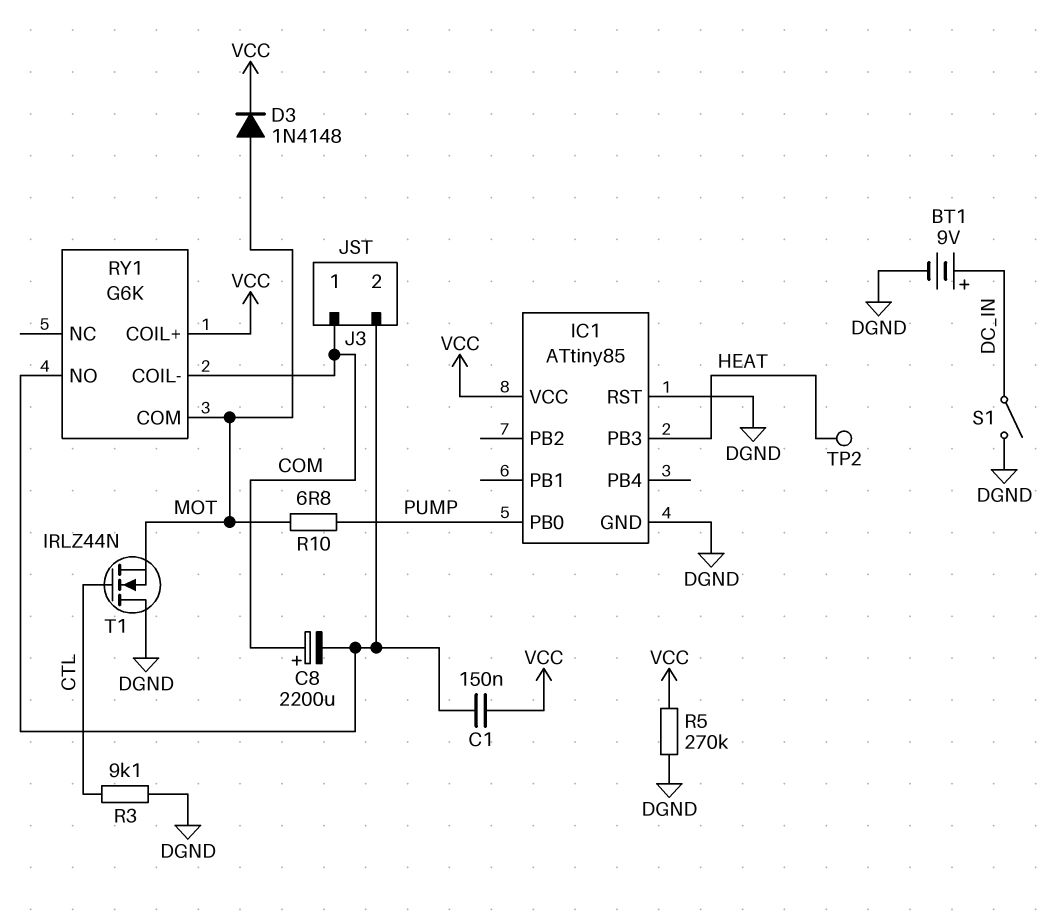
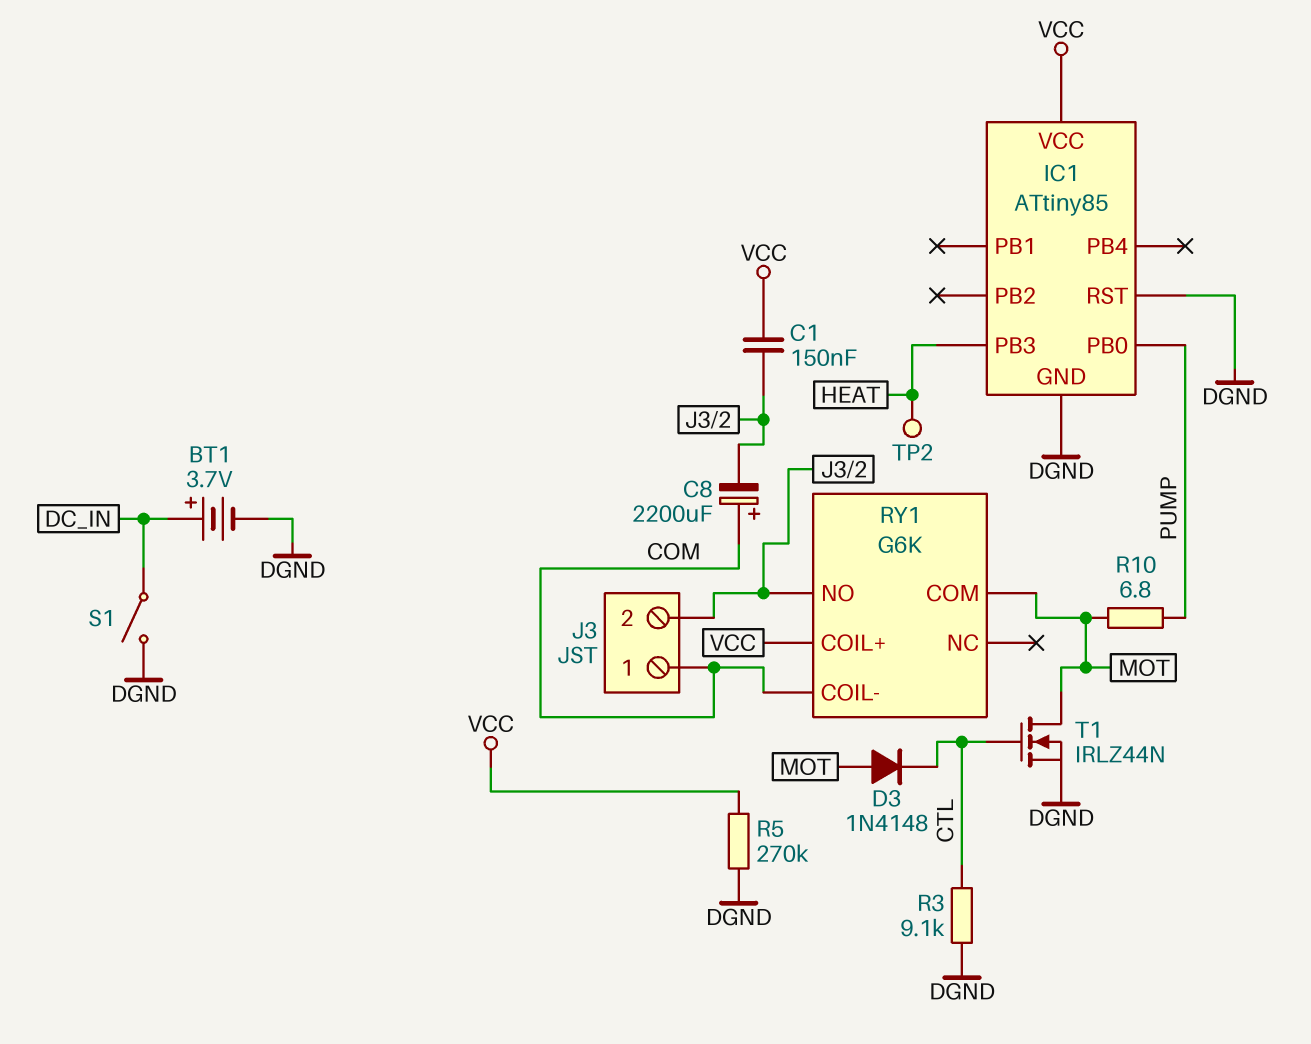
BT1: 9V (plus DC_IN, minus DGND) -> 3.7V (plus DC_IN, minus DGND)
D3: diode 1N4148 (A MOT, K VCC) -> diode 1N4148 (A MOT, K CTL)
T1: NMOS IRLZ44N (G CTL, D DGND, S MOT) -> NMOS IRLZ44N (G CTL, D MOT, S DGND)

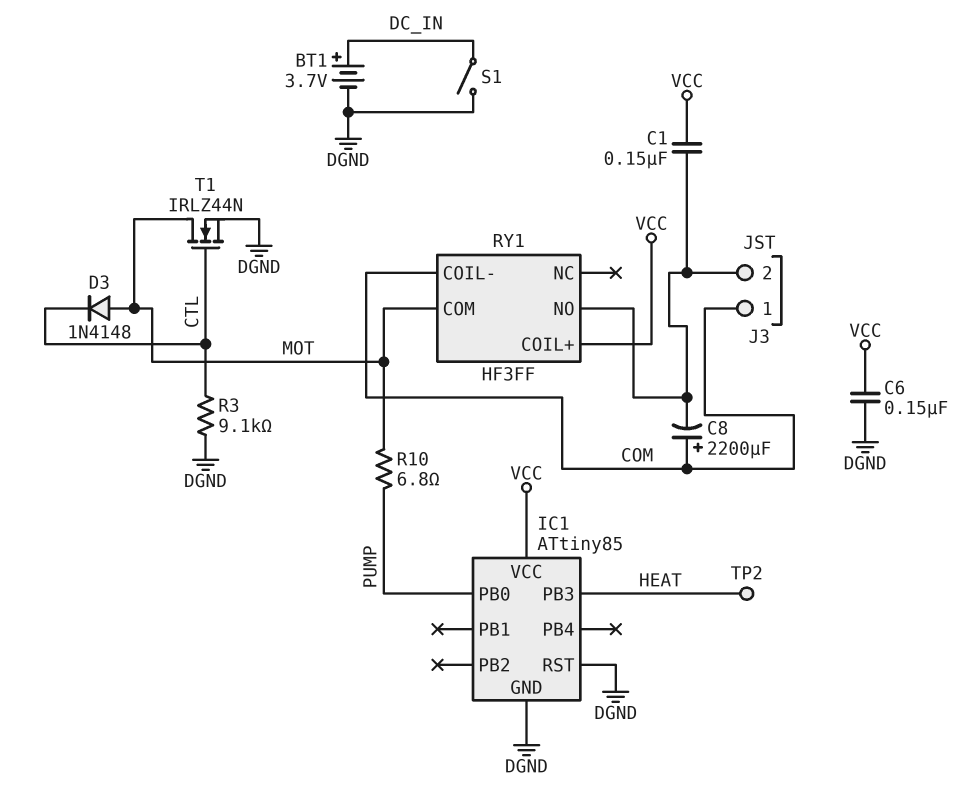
C6: none -> 150nF (DGND, VCC)
R5: 270k (DGND, VCC) -> none
RY1: G6K -> HF3FF

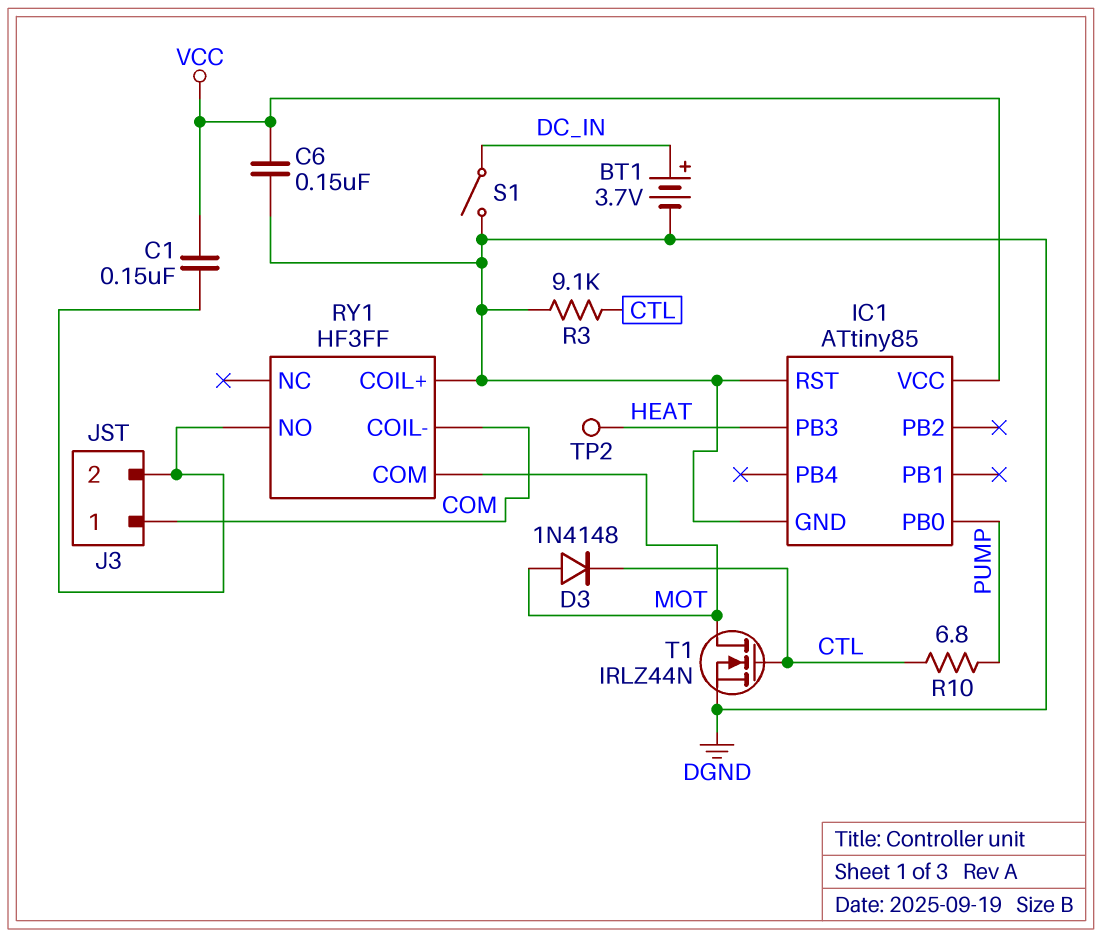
C8: 2200uF (plus COM, minus J3/2) -> none
R10: 6.8 (MOT, PUMP) -> 6.8 (CTL, PUMP)
RY1 pin COIL+: VCC -> DGND

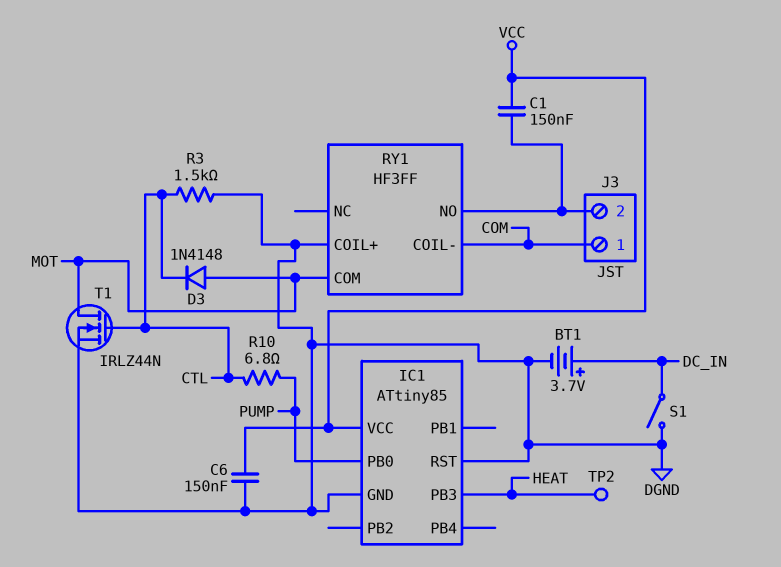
R3: 9.1k (CTL, DGND) -> 1.5k (CTL, DGND)

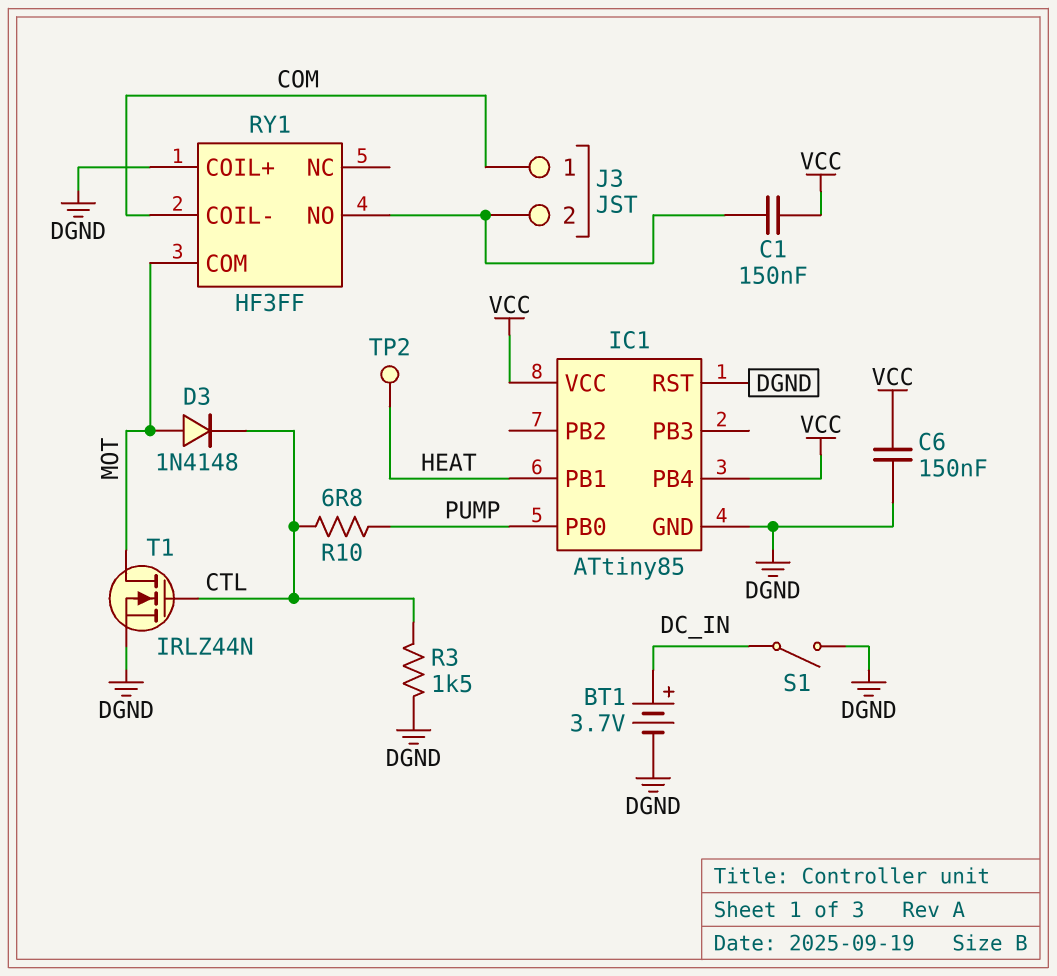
IC1 pin PB1: none -> HEAT
IC1 pin PB3: HEAT -> none
IC1 pin PB4: none -> VCC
====================
Wherever a line in the entries above holds "DGND", copy that line.

> _Response below_
BT1: 9V (plus DC_IN, minus DGND) -> 3.7V (plus DC_IN, minus DGND)
T1: NMOS IRLZ44N (G CTL, D DGND, S MOT) -> NMOS IRLZ44N (G CTL, D MOT, S DGND)
C6: none -> 150nF (DGND, VCC)
R5: 270k (DGND, VCC) -> none
RY1 pin COIL+: VCC -> DGND
R3: 9.1k (CTL, DGND) -> 1.5k (CTL, DGND)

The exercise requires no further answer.